***** LISTED ENTRIES
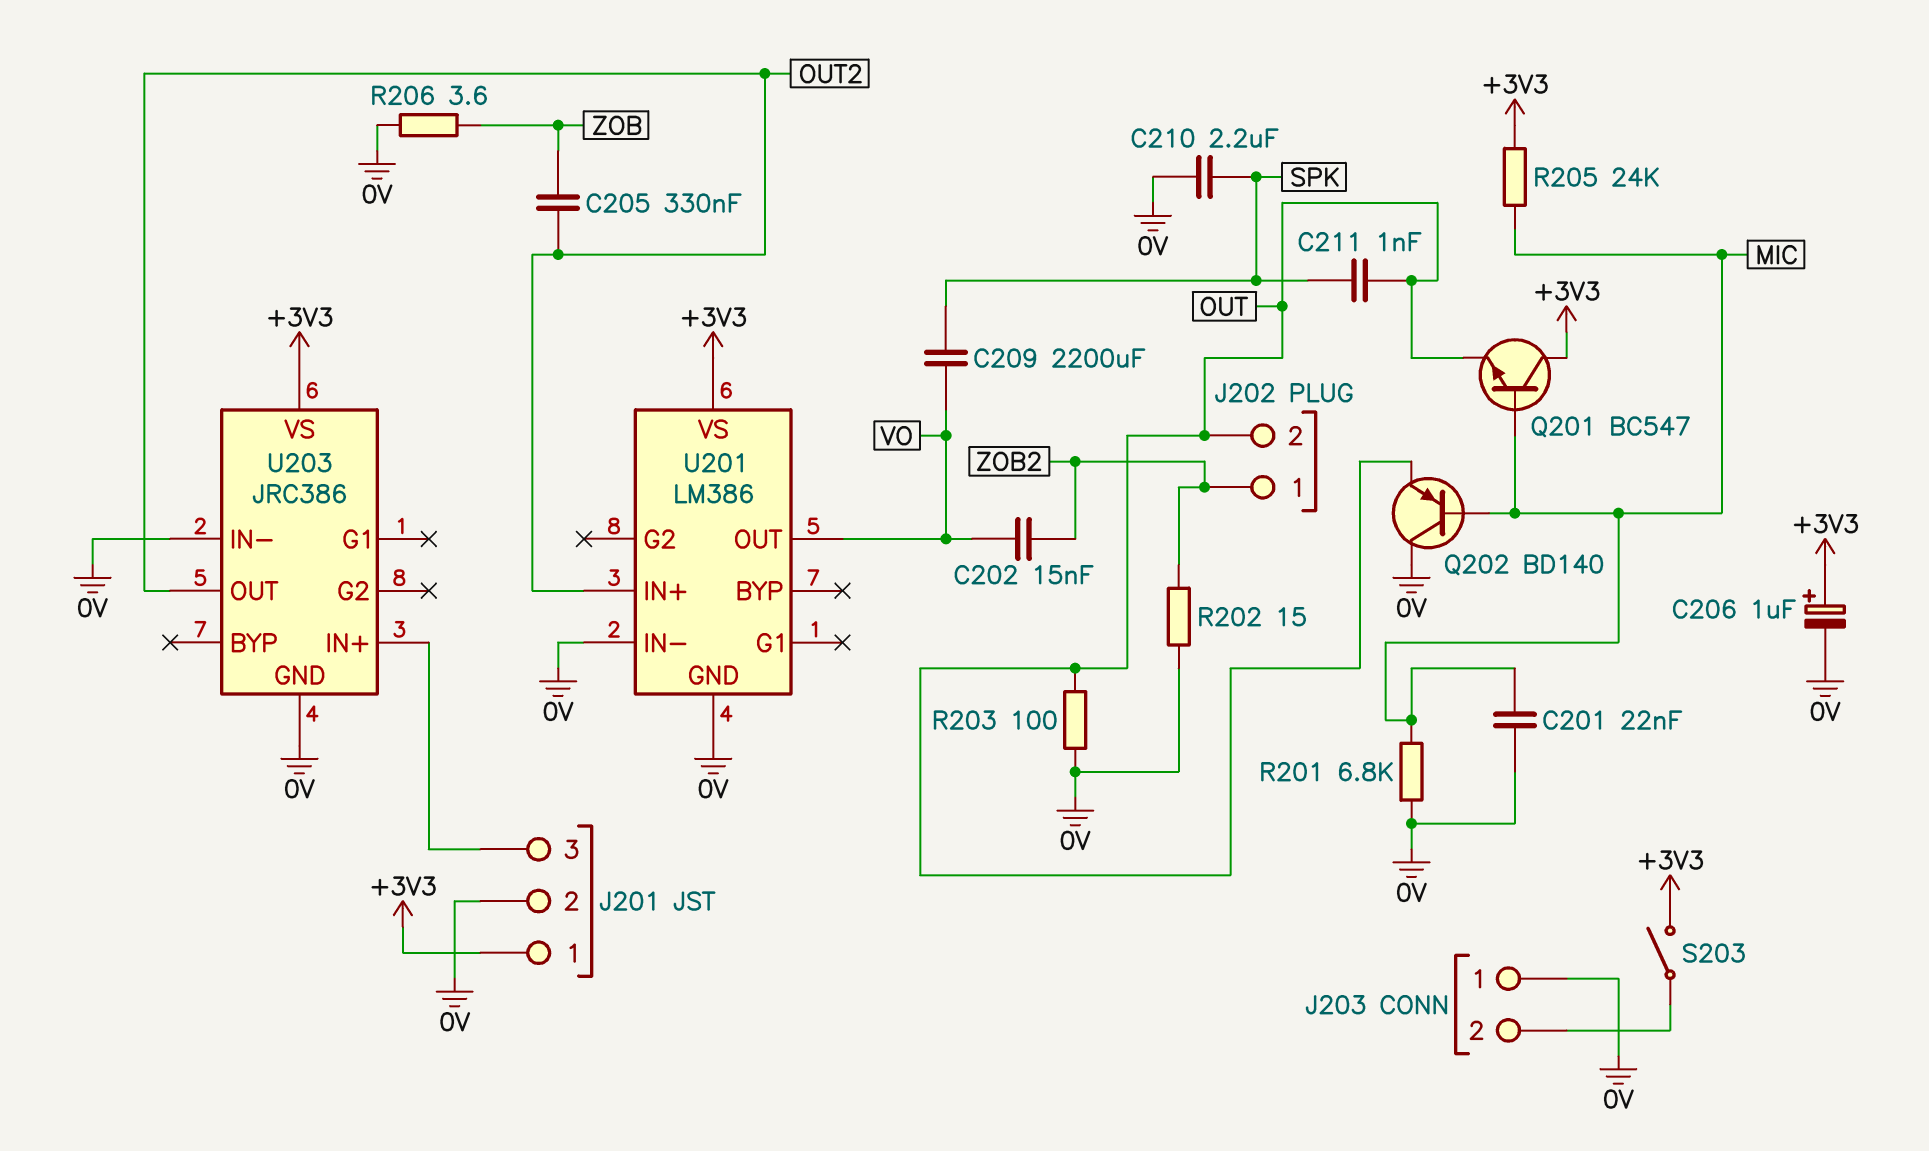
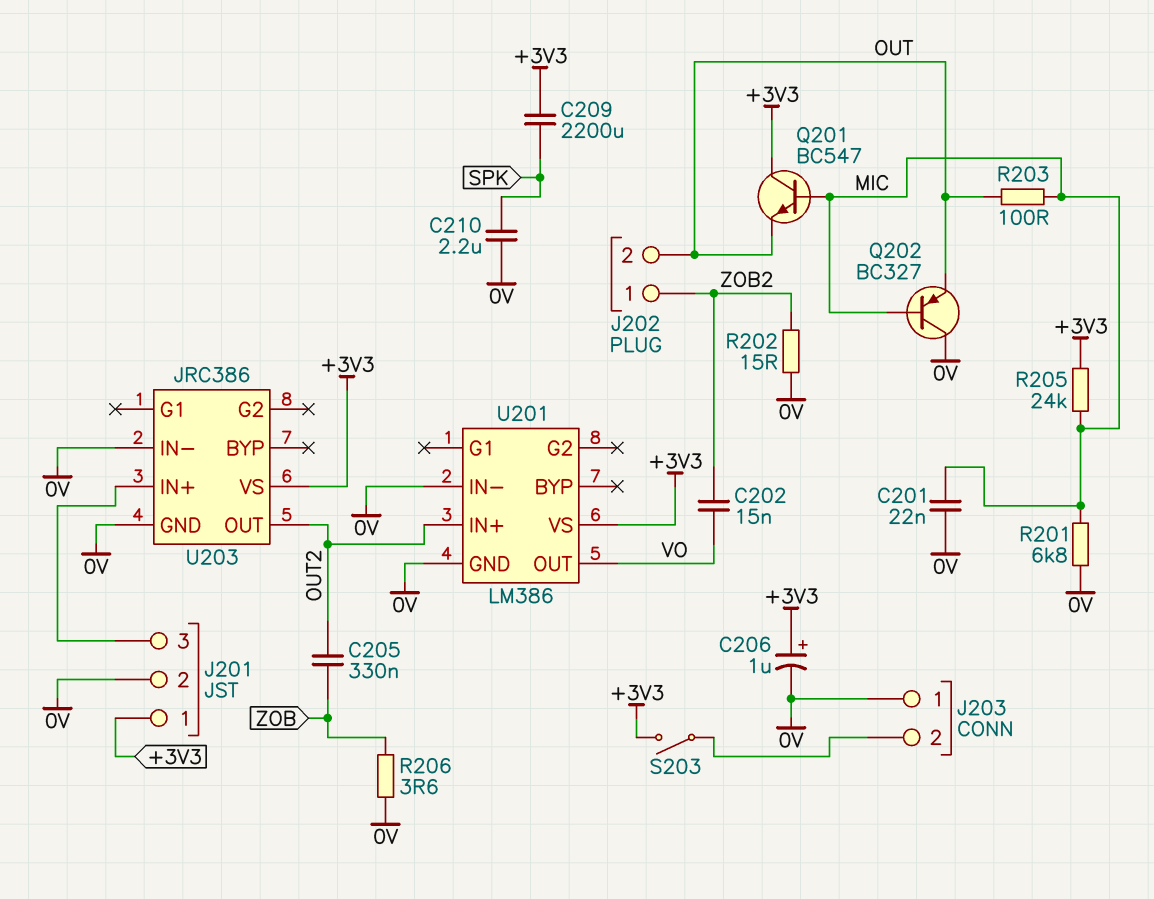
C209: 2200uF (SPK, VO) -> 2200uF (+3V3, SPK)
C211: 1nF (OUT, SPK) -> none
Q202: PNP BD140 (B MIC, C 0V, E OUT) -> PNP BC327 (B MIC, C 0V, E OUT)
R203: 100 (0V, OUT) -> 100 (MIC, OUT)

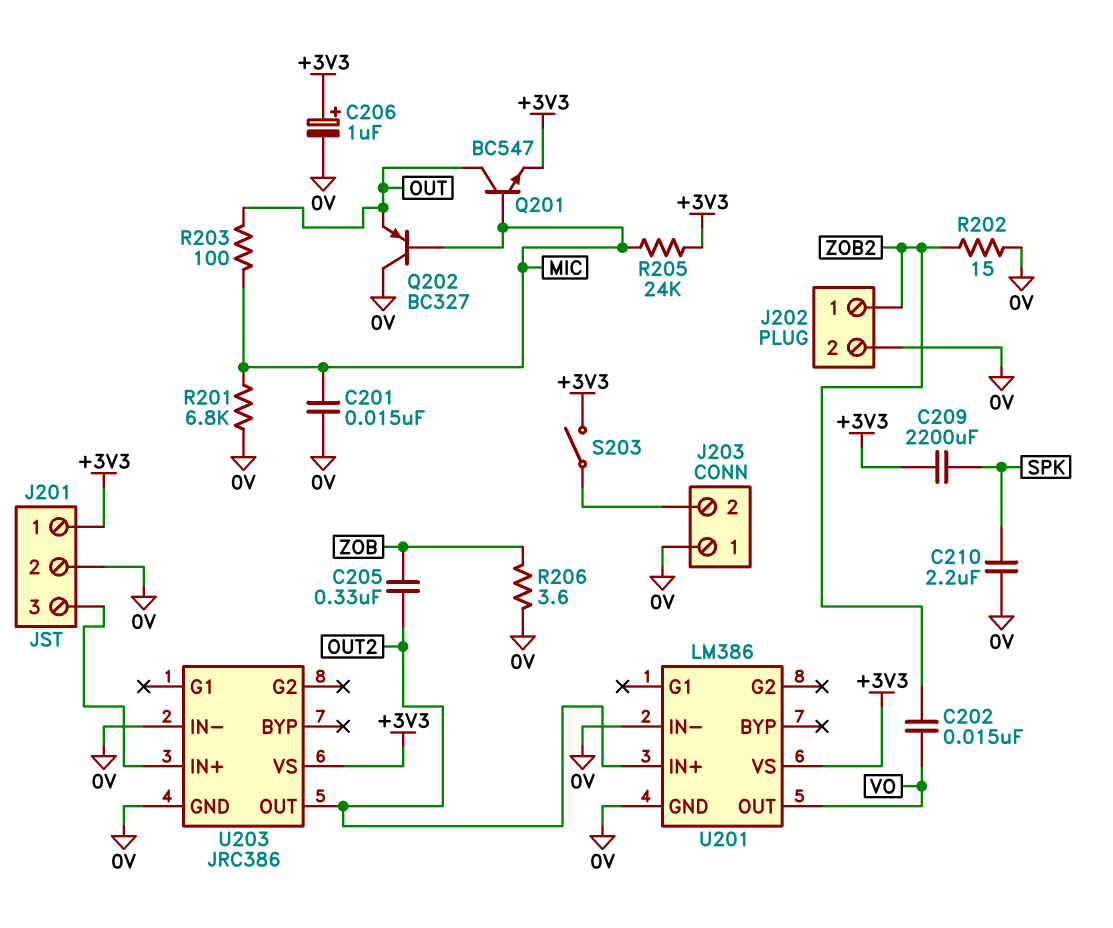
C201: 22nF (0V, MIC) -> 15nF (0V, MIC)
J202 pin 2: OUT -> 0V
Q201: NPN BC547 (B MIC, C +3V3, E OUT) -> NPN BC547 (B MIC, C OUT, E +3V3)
**********
TASK GOAL: Exclude all pictures and return precisely the lines from the one containing "R203: 100 (0V, OUT) -> 100 (MIC, OUT)" through the closing line of the data.

YOUR SOLUTION:
R203: 100 (0V, OUT) -> 100 (MIC, OUT)

C201: 22nF (0V, MIC) -> 15nF (0V, MIC)
J202 pin 2: OUT -> 0V
Q201: NPN BC547 (B MIC, C +3V3, E OUT) -> NPN BC547 (B MIC, C OUT, E +3V3)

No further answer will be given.